» **Data records**
-.-.-

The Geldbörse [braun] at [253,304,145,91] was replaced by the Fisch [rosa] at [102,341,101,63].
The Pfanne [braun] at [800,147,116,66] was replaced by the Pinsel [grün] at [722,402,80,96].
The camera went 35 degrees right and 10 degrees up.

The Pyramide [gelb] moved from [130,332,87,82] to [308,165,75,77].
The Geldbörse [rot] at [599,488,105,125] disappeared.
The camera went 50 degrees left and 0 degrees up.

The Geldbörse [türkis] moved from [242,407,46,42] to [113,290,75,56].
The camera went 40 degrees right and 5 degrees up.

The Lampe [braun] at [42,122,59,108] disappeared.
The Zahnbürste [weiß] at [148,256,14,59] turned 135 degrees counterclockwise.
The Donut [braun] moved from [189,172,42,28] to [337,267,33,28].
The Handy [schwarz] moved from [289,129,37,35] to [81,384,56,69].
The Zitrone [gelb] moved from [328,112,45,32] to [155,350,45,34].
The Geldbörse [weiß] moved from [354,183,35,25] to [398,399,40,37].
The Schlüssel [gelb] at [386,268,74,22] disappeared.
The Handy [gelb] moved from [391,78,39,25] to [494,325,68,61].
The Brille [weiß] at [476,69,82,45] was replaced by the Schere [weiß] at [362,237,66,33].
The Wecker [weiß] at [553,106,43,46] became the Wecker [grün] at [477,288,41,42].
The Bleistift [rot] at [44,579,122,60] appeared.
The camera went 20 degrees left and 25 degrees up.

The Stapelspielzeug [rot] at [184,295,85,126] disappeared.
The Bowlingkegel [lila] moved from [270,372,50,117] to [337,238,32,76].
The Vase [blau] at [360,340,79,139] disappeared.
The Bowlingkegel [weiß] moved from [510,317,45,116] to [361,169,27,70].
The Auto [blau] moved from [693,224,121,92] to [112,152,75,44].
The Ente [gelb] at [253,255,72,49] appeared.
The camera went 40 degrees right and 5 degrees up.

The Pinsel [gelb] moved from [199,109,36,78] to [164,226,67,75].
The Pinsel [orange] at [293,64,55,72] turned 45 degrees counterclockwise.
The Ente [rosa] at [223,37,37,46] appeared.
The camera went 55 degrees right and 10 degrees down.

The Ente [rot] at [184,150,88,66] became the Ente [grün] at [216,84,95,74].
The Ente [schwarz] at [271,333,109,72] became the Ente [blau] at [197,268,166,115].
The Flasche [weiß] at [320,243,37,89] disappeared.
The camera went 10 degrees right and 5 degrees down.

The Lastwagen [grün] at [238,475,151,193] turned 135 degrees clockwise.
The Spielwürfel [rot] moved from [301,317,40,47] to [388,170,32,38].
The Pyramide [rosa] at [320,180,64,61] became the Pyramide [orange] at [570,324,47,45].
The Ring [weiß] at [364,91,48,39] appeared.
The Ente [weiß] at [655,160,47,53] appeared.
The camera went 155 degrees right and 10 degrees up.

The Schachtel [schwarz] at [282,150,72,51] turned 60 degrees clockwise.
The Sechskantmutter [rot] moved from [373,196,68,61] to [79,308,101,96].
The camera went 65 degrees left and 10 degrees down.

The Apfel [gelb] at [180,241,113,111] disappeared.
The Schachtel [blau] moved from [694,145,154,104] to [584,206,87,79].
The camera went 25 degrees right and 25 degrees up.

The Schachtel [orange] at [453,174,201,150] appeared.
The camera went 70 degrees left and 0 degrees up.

-.-.-

» **What is required**
Please return every line of the data, unaltered.

» **Output for this task**
The Geldbörse [braun] at [253,304,145,91] was replaced by the Fisch [rosa] at [102,341,101,63].
The Pfanne [braun] at [800,147,116,66] was replaced by the Pinsel [grün] at [722,402,80,96].
The camera went 35 degrees right and 10 degrees up.

The Pyramide [gelb] moved from [130,332,87,82] to [308,165,75,77].
The Geldbörse [rot] at [599,488,105,125] disappeared.
The camera went 50 degrees left and 0 degrees up.

The Geldbörse [türkis] moved from [242,407,46,42] to [113,290,75,56].
The camera went 40 degrees right and 5 degrees up.

The Lampe [braun] at [42,122,59,108] disappeared.
The Zahnbürste [weiß] at [148,256,14,59] turned 135 degrees counterclockwise.
The Donut [braun] moved from [189,172,42,28] to [337,267,33,28].
The Handy [schwarz] moved from [289,129,37,35] to [81,384,56,69].
The Zitrone [gelb] moved from [328,112,45,32] to [155,350,45,34].
The Geldbörse [weiß] moved from [354,183,35,25] to [398,399,40,37].
The Schlüssel [gelb] at [386,268,74,22] disappeared.
The Handy [gelb] moved from [391,78,39,25] to [494,325,68,61].
The Brille [weiß] at [476,69,82,45] was replaced by the Schere [weiß] at [362,237,66,33].
The Wecker [weiß] at [553,106,43,46] became the Wecker [grün] at [477,288,41,42].
The Bleistift [rot] at [44,579,122,60] appeared.
The camera went 20 degrees left and 25 degrees up.

The Stapelspielzeug [rot] at [184,295,85,126] disappeared.
The Bowlingkegel [lila] moved from [270,372,50,117] to [337,238,32,76].
The Vase [blau] at [360,340,79,139] disappeared.
The Bowlingkegel [weiß] moved from [510,317,45,116] to [361,169,27,70].
The Auto [blau] moved from [693,224,121,92] to [112,152,75,44].
The Ente [gelb] at [253,255,72,49] appeared.
The camera went 40 degrees right and 5 degrees up.

The Pinsel [gelb] moved from [199,109,36,78] to [164,226,67,75].
The Pinsel [orange] at [293,64,55,72] turned 45 degrees counterclockwise.
The Ente [rosa] at [223,37,37,46] appeared.
The camera went 55 degrees right and 10 degrees down.

The Ente [rot] at [184,150,88,66] became the Ente [grün] at [216,84,95,74].
The Ente [schwarz] at [271,333,109,72] became the Ente [blau] at [197,268,166,115].
The Flasche [weiß] at [320,243,37,89] disappeared.
The camera went 10 degrees right and 5 degrees down.

The Lastwagen [grün] at [238,475,151,193] turned 135 degrees clockwise.
The Spielwürfel [rot] moved from [301,317,40,47] to [388,170,32,38].
The Pyramide [rosa] at [320,180,64,61] became the Pyramide [orange] at [570,324,47,45].
The Ring [weiß] at [364,91,48,39] appeared.
The Ente [weiß] at [655,160,47,53] appeared.
The camera went 155 degrees right and 10 degrees up.

The Schachtel [schwarz] at [282,150,72,51] turned 60 degrees clockwise.
The Sechskantmutter [rot] moved from [373,196,68,61] to [79,308,101,96].
The camera went 65 degrees left and 10 degrees down.

The Apfel [gelb] at [180,241,113,111] disappeared.
The Schachtel [blau] moved from [694,145,154,104] to [584,206,87,79].
The camera went 25 degrees right and 25 degrees up.

The Schachtel [orange] at [453,174,201,150] appeared.
The camera went 70 degrees left and 0 degrees up.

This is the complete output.